- **Your objective**
Replace every "mute" with "con sord." in the notation of each item below, leaving everything else unchanged. Include only the text in your answer and leave out the pictures.

- **Records shown**
---------------

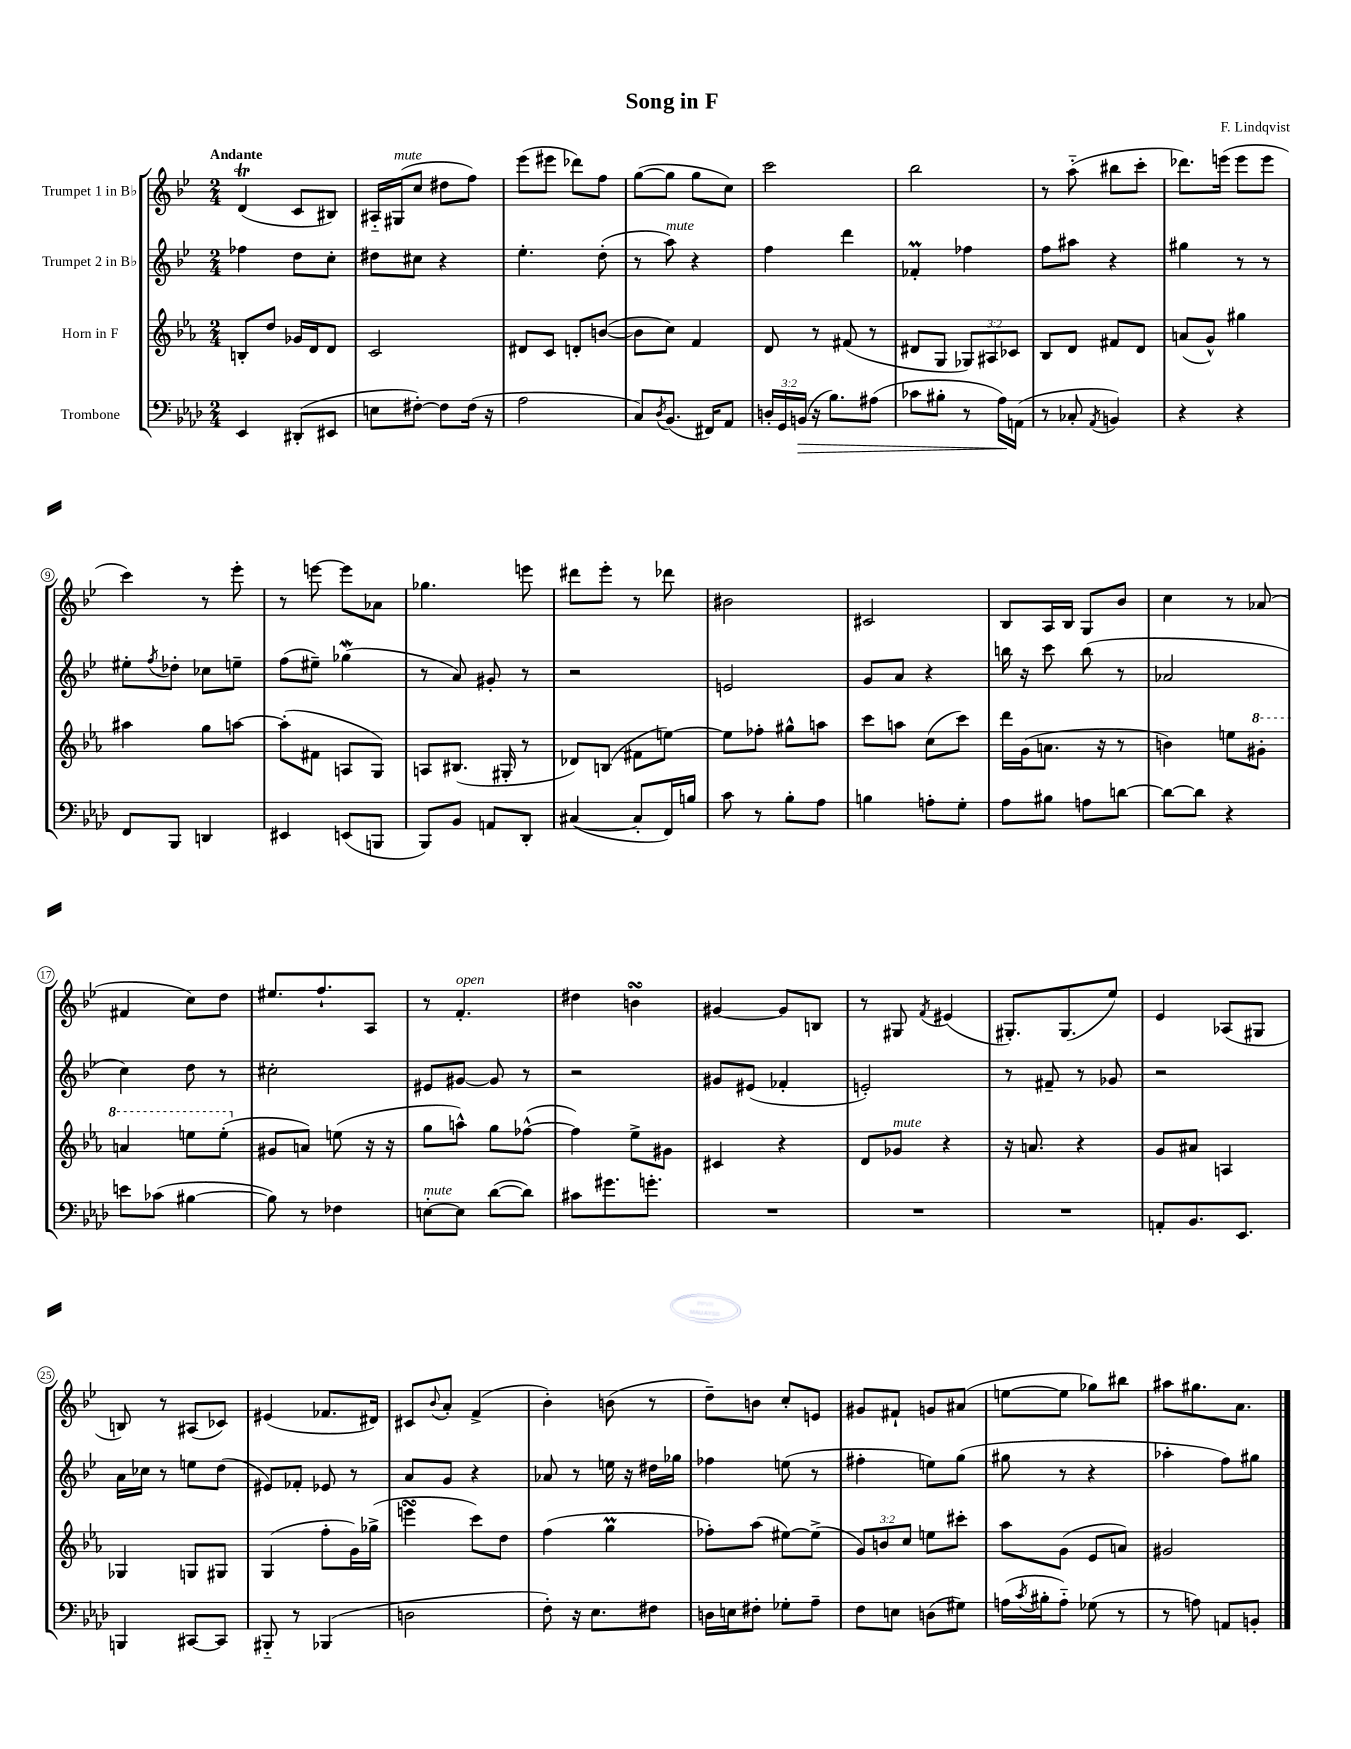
\header { title = "Song in F" composer = "F. Lindqvist" }
<<
\new StaffGroup <<
\new Staff = "s0" \with { instrumentName = "Trumpet 1 in Bb" } {
    \clef treble \key bes \major \numericTimeSignature \time 2/4 \tempo "Andante"
    d'4\trill( c'8 bis8) |
    ais16-_ gis16^\markup { \italic "mute" }( c''8 dis''8 f''8) |
    ees'''8( eis'''8 des'''8) f''8 |
    g''8~( g''8 g''8 c''8) |
    c'''2 |
    bes''2 |
    r8 a''8-_( bis''8 c'''8-. |
    des'''8.) e'''16( e'''8 e'''8 |
    c'''4) r8 ees'''8-. |
    r8 e'''8~ e'''8 aes'8 |
    ges''4. e'''8 |
    dis'''8 ees'''8-. r8 des'''8 |
    bis'2 |
    cis'2 |
    bes8 a16 bes16 g8 bes'8 |
    c''4 r8 aes'8( |
    fis'4 c''8) d''8 |
    eis''8. f''8.-! a8 |
    r8 f'4.-.^\markup { \italic "open" } |
    dis''4 b'4\turn |
    gis'4~ gis'8 b8 |
    r8 gis8 \acciaccatura { f'8 } eis'4( |
    gis8.-.) gis8.( ees''8) |
    ees'4 aes8( gis8 |
    b8) r8 ais8( ces'8) |
    eis'4( fes'8. dis'16) |
    cis'8 \appoggiatura { bes'8 } a'8-. f'4->( |
    bes'4-.) b'8( r8 |
    d''8--) b'8 c''8-. e'8 |
    gis'8 fis'8-! g'8 ais'8( |
    e''8~ e''8 ges''8) bis''8 |
    ais''8 gis''8. a'8. \bar "|." |
}
\new Staff = "s1" \with { instrumentName = "Trumpet 2 in Bb" } {
    \clef treble \key bes \major \numericTimeSignature \time 2/4
    fes''4 d''8 c''8-. |
    dis''8 cis''8 r4 |
    ees''4.-. d''8-.( |
    r8 a''8^\markup { \italic "mute" }) r4 |
    f''4 d'''4 |
    fes'4-.\prall fes''4 |
    f''8 ais''8 r4 |
    gis''4 r8 r8 |
    eis''8-. \acciaccatura { f''8 } des''8-. ces''8 e''8-- |
    f''8( eis''8--) ges''4\mordent( |
    r8 a'8) gis'8-. r8 |
    r2 |
    e'2 |
    g'8 a'8 r4 |
    b''16 r16 c'''8 b''8( r8 |
    aes'2 |
    c''4) d''8 r8 |
    cis''2-. |
    eis'8 gis'8~ gis'8 r8 |
    r2 |
    gis'8 eis'8( fes'4-. |
    e'2-.) |
    r8 fis'8-- r8 ges'8 |
    r2 |
    a'16 ces''16 r8 e''8 d''8( |
    eis'8) fes'8-. ees'8 r8 |
    a'8 g'8 r4 |
    aes'8 r8 e''16 r16 dis''16 ges''16 |
    fes''4 e''8( r8 |
    fis''4-. e''8) g''8( |
    gis''8 r8 r4 |
    aes''4-. f''8) gis''8 \bar "|." |
}
\new Staff = "s2" \with { instrumentName = "Horn in F" } {
    \clef treble \key ees \major \numericTimeSignature \time 2/4 \override Staff.TupletNumber.text = #tuplet-number::calc-fraction-text
    b8-. d''8 ges'16 d'16 d'8 |
    c'2 |
    dis'8 c'8 d'8-. b'8~( |
    b'8 c''8) f'4 |
    d'8 r8 fis'8( r8 |
    dis'8 g8 \tuplet 3/2 { ges8) ais8 ces'8 } |
    bes8 d'8 fis'8 d'8 |
    a'8( g'8-^) gis''4 |
    ais''4 g''8 a''8~ |
    a''8-.( fis'8 a8 g8) |
    a8 bis8.( gis16-. r8 |
    des'8) b8( fis'8 e''8~) |
    e''8 fes''8-. gis''8-^ a''8 |
    c'''8 a''8 c''8( c'''8) |
    d'''16 g'16( a'8. r16 r8 |
    b'4) e''8 \ottava #1 gis''8-. |
    a''4 e'''8 e'''8-.( \ottava #0 |
    gis'8 a'8) e''8( r16 r16 |
    g''8 a''8-^) g''8 fes''8~-^( |
    fes''4) ees''8-> gis'8 |
    cis'4 r4 |
    d'8 ges'8^\markup { \italic "mute" } r4 |
    r16 a'8. r4 |
    g'8 ais'8 a4 |
    ges4 g8 gis8 |
    g4( f''8-. g'16) ges''16->( |
    e'''4\turn c'''8) d''8 |
    f''4( g''4\prall |
    fes''8-.) aes''8( eis''8~) eis''8->( |
    \tuplet 3/2 { g'8) b'8 c''8 } e''8 cis'''8-. |
    aes''8 g'8( ees'8 a'8) |
    gis'2 \bar "|." |
}
\new Staff = "s3" \with { instrumentName = "Trombone" } {
    \clef bass \key aes \major \numericTimeSignature \time 2/4 \override Staff.TupletNumber.text = #tuplet-number::calc-fraction-text
    ees,4 dis,8-.( eis,8 |
    e8 fis8~-.) fis8 fis16( r16 |
    aes2 |
    c8) \acciaccatura { des8 } bes,8.( fis,16) aes,8 |
    \tuplet 3/2 { d16-. g,16 b,16\>( } r16 bes8.) ais8( |
    ces'8 bis8-. r8 aes16\!) a,16( |
    r8 ces8-. \acciaccatura { aes,8 } b,4) |
    r4 r4 |
    f,8 bes,,8 d,4 |
    eis,4 e,8( b,,8 |
    bes,,8) bes,8 a,8 des,8-. |
    cis4~( cis8-. f,16) b16 |
    c'8 r8 bes8-. aes8 |
    b4 a8-. g8-. |
    aes8 bis8 a8 d'8~ |
    d'8~ d'8 r4 |
    e'8 ces'8( bis4~ |
    bis8) r8 fes4 |
    e8~-.^\markup { \italic "mute" } e8 des'8~( des'8) |
    cis'8 gis'8. g'8.-. |
    R2 |
    R2 |
    R2 |
    a,8-. bes,8. ees,8. |
    b,,4 cis,8~ cis,8 |
    bis,,8-_ r8 bes,,4( |
    d2 |
    f8-.) r16 ees8. fis8 |
    d16 e16 fis8-. ges8-. aes8-- |
    f8 e8 d8( gis8) |
    a16( \acciaccatura { c'8 } bis16-. a8-_) ges8( r8 |
    r8 a8) a,8 b,8-. \bar "|." |
}
>>
>>
\layout { \context { \Score \override BarNumber.stencil = #(make-stencil-circler 0.1 0.3 ly:text-interface::print) } }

---------------

- **Answer**
\header { title = "Song in F" composer = "F. Lindqvist" }
<<
\new StaffGroup <<
\new Staff = "s0" \with { instrumentName = "Trumpet 1 in Bb" } {
    \clef treble \key bes \major \numericTimeSignature \time 2/4 \tempo "Andante"
    d'4\trill( c'8 bis8) |
    ais16-_ gis16^\markup { \italic "con sord." }( c''8 dis''8 f''8) |
    ees'''8( eis'''8 des'''8) f''8 |
    g''8~( g''8 g''8 c''8) |
    c'''2 |
    bes''2 |
    r8 a''8-_( bis''8 c'''8-. |
    des'''8.) e'''16( e'''8 e'''8 |
    c'''4) r8 ees'''8-. |
    r8 e'''8~ e'''8 aes'8 |
    ges''4. e'''8 |
    dis'''8 ees'''8-. r8 des'''8 |
    bis'2 |
    cis'2 |
    bes8 a16 bes16 g8 bes'8 |
    c''4 r8 aes'8( |
    fis'4 c''8) d''8 |
    eis''8. f''8.-! a8 |
    r8 f'4.-.^\markup { \italic "open" } |
    dis''4 b'4\turn |
    gis'4~ gis'8 b8 |
    r8 gis8 \acciaccatura { f'8 } eis'4( |
    gis8.-.) gis8.( ees''8) |
    ees'4 aes8( gis8 |
    b8) r8 ais8( ces'8) |
    eis'4( fes'8. dis'16) |
    cis'8 \appoggiatura { bes'8 } a'8-. f'4->( |
    bes'4-.) b'8( r8 |
    d''8--) b'8 c''8-. e'8 |
    gis'8 fis'8-! g'8 ais'8( |
    e''8~ e''8 ges''8) bis''8 |
    ais''8 gis''8. a'8. \bar "|." |
}
\new Staff = "s1" \with { instrumentName = "Trumpet 2 in Bb" } {
    \clef treble \key bes \major \numericTimeSignature \time 2/4
    fes''4 d''8 c''8-. |
    dis''8 cis''8 r4 |
    ees''4.-. d''8-.( |
    r8 a''8^\markup { \italic "con sord." }) r4 |
    f''4 d'''4 |
    fes'4-.\prall fes''4 |
    f''8 ais''8 r4 |
    gis''4 r8 r8 |
    eis''8-. \acciaccatura { f''8 } des''8-. ces''8 e''8-- |
    f''8( eis''8--) ges''4\mordent( |
    r8 a'8) gis'8-. r8 |
    r2 |
    e'2 |
    g'8 a'8 r4 |
    b''16 r16 c'''8 b''8( r8 |
    aes'2 |
    c''4) d''8 r8 |
    cis''2-. |
    eis'8 gis'8~ gis'8 r8 |
    r2 |
    gis'8 eis'8( fes'4-. |
    e'2-.) |
    r8 fis'8-- r8 ges'8 |
    r2 |
    a'16 ces''16 r8 e''8 d''8( |
    eis'8) fes'8-. ees'8 r8 |
    a'8 g'8 r4 |
    aes'8 r8 e''16 r16 dis''16 ges''16 |
    fes''4 e''8( r8 |
    fis''4-. e''8) g''8( |
    gis''8 r8 r4 |
    aes''4-. f''8) gis''8 \bar "|." |
}
\new Staff = "s2" \with { instrumentName = "Horn in F" } {
    \clef treble \key ees \major \numericTimeSignature \time 2/4 \override Staff.TupletNumber.text = #tuplet-number::calc-fraction-text
    b8-. d''8 ges'16 d'16 d'8 |
    c'2 |
    dis'8 c'8 d'8-. b'8~( |
    b'8 c''8) f'4 |
    d'8 r8 fis'8( r8 |
    dis'8 g8 \tuplet 3/2 { ges8) ais8 ces'8 } |
    bes8 d'8 fis'8 d'8 |
    a'8( g'8-^) gis''4 |
    ais''4 g''8 a''8~ |
    a''8-.( fis'8 a8 g8) |
    a8 bis8.( gis16-. r8 |
    des'8) b8( fis'8 e''8~) |
    e''8 fes''8-. gis''8-^ a''8 |
    c'''8 a''8 c''8( c'''8) |
    d'''16 g'16( a'8. r16 r8 |
    b'4) e''8 \ottava #1 gis''8-. |
    a''4 e'''8 e'''8-.( \ottava #0 |
    gis'8 a'8) e''8( r16 r16 |
    g''8 a''8-^) g''8 fes''8~-^( |
    fes''4) ees''8-> gis'8 |
    cis'4 r4 |
    d'8 ges'8^\markup { \italic "con sord." } r4 |
    r16 a'8. r4 |
    g'8 ais'8 a4 |
    ges4 g8 gis8 |
    g4( f''8-. g'16) ges''16->( |
    e'''4\turn c'''8) d''8 |
    f''4( g''4\prall |
    fes''8-.) aes''8( eis''8~) eis''8->( |
    \tuplet 3/2 { g'8) b'8 c''8 } e''8 cis'''8-. |
    aes''8 g'8( ees'8 a'8) |
    gis'2 \bar "|." |
}
\new Staff = "s3" \with { instrumentName = "Trombone" } {
    \clef bass \key aes \major \numericTimeSignature \time 2/4 \override Staff.TupletNumber.text = #tuplet-number::calc-fraction-text
    ees,4 dis,8-.( eis,8 |
    e8 fis8~-.) fis8 fis16( r16 |
    aes2 |
    c8) \acciaccatura { des8 } bes,8.( fis,16) aes,8 |
    \tuplet 3/2 { d16-. g,16 b,16\>( } r16 bes8.) ais8( |
    ces'8 bis8-. r8 aes16\!) a,16( |
    r8 ces8-. \acciaccatura { aes,8 } b,4) |
    r4 r4 |
    f,8 bes,,8 d,4 |
    eis,4 e,8( b,,8 |
    bes,,8) bes,8 a,8 des,8-. |
    cis4~( cis8-. f,16) b16 |
    c'8 r8 bes8-. aes8 |
    b4 a8-. g8-. |
    aes8 bis8 a8 d'8~ |
    d'8~ d'8 r4 |
    e'8 ces'8( bis4~ |
    bis8) r8 fes4 |
    e8~-.^\markup { \italic "con sord." } e8 des'8~( des'8) |
    cis'8 gis'8. g'8.-. |
    R2 |
    R2 |
    R2 |
    a,8-. bes,8. ees,8. |
    b,,4 cis,8~ cis,8 |
    bis,,8-_ r8 bes,,4( |
    d2 |
    f8-.) r16 ees8. fis8 |
    d16 e16 fis8-. ges8-. aes8-- |
    f8 e8 d8( gis8) |
    a16( \acciaccatura { c'8 } bis16-. a8-_) ges8( r8 |
    r8 a8) a,8 b,8-. \bar "|." |
}
>>
>>
\layout { \context { \Score \override BarNumber.stencil = #(make-stencil-circler 0.1 0.3 ly:text-interface::print) } }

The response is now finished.